YOUR GOAL: From the records below, copy out exactly the lines from the one containing "before: blue robirusox" to the one containing "after: brown rasekuke", both included. Add nothing else.

EXTRACTED MATERIAL:
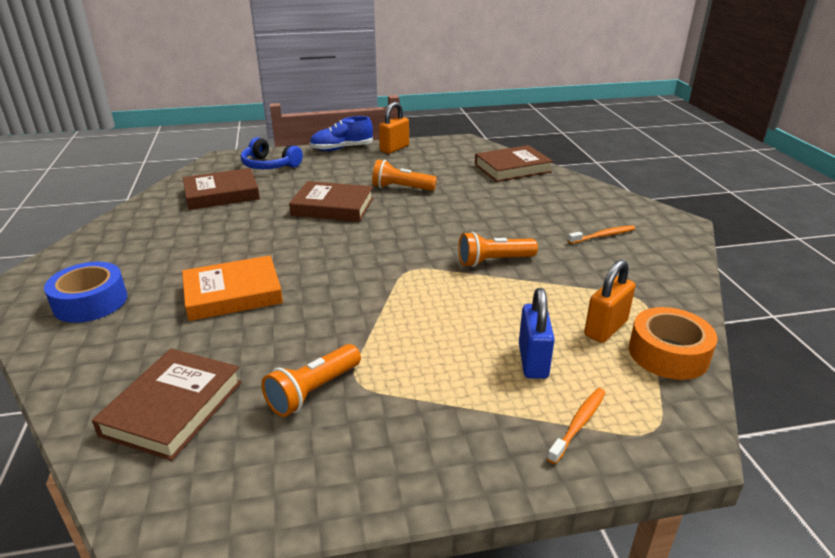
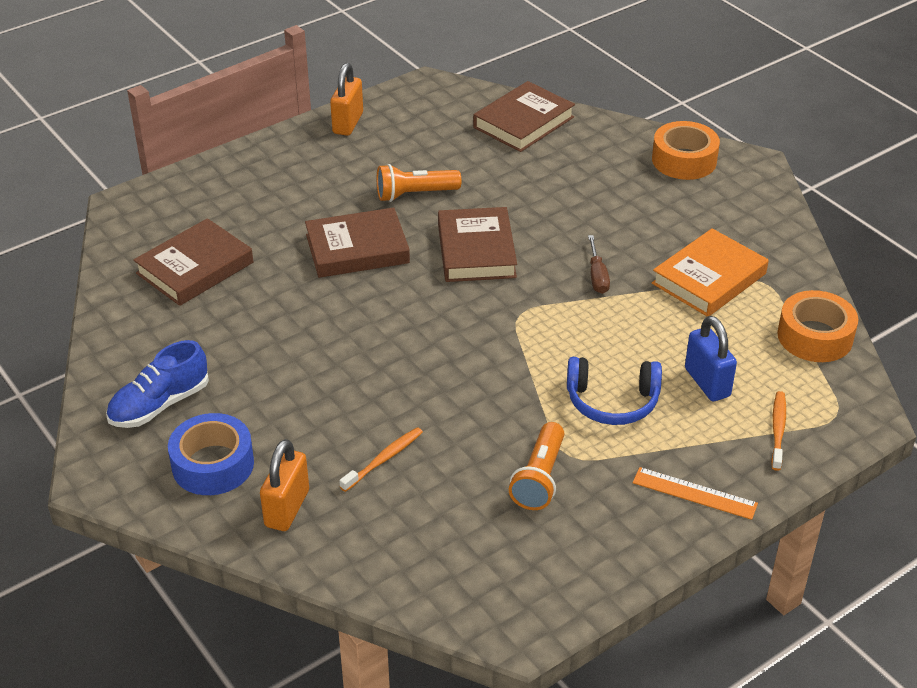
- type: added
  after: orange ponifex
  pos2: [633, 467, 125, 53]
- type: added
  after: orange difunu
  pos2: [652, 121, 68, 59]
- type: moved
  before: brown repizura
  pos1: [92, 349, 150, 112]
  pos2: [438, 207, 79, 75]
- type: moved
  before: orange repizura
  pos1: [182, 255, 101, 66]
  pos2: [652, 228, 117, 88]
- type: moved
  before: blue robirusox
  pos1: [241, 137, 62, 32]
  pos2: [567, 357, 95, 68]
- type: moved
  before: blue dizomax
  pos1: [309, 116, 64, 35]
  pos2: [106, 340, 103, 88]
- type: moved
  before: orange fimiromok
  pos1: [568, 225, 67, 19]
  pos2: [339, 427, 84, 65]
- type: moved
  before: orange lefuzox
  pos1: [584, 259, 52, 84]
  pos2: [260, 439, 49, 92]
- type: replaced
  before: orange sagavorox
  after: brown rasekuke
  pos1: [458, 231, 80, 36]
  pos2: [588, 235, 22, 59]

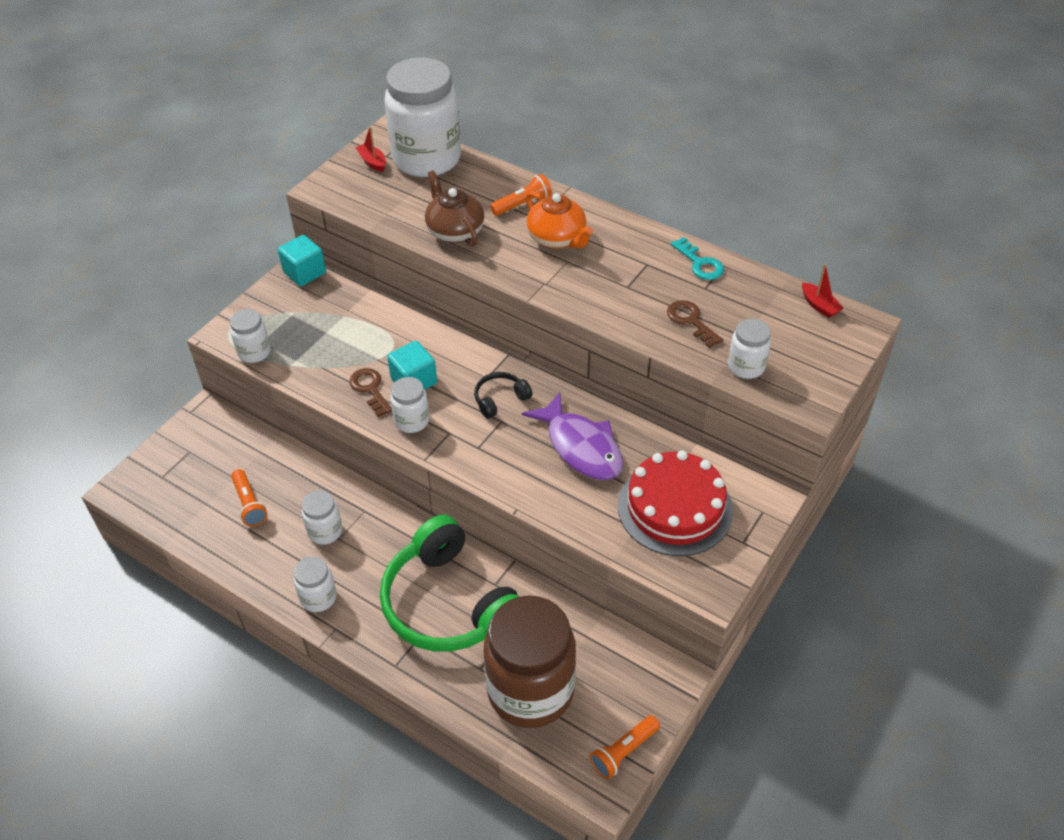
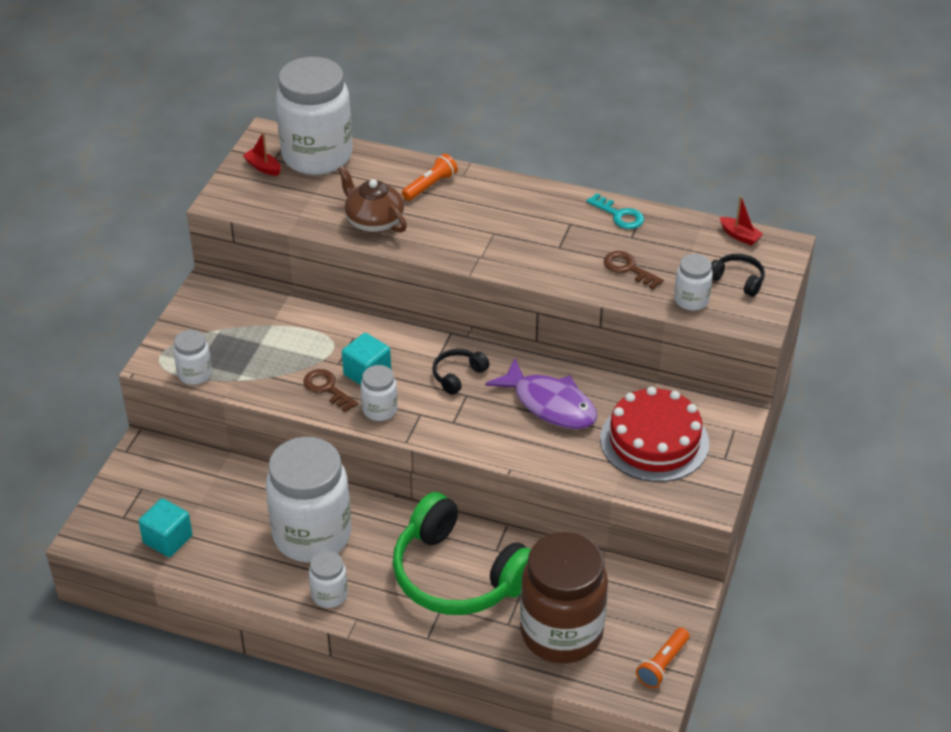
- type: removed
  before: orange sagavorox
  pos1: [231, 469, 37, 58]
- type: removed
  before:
==
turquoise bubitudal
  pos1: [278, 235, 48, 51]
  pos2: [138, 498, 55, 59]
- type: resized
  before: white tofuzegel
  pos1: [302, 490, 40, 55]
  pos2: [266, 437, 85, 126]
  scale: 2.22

YOUR RESPONSE:
  before: blue robirusox
  pos1: [241, 137, 62, 32]
  pos2: [567, 357, 95, 68]
- type: moved
  before: blue dizomax
  pos1: [309, 116, 64, 35]
  pos2: [106, 340, 103, 88]
- type: moved
  before: orange fimiromok
  pos1: [568, 225, 67, 19]
  pos2: [339, 427, 84, 65]
- type: moved
  before: orange lefuzox
  pos1: [584, 259, 52, 84]
  pos2: [260, 439, 49, 92]
- type: replaced
  before: orange sagavorox
  after: brown rasekuke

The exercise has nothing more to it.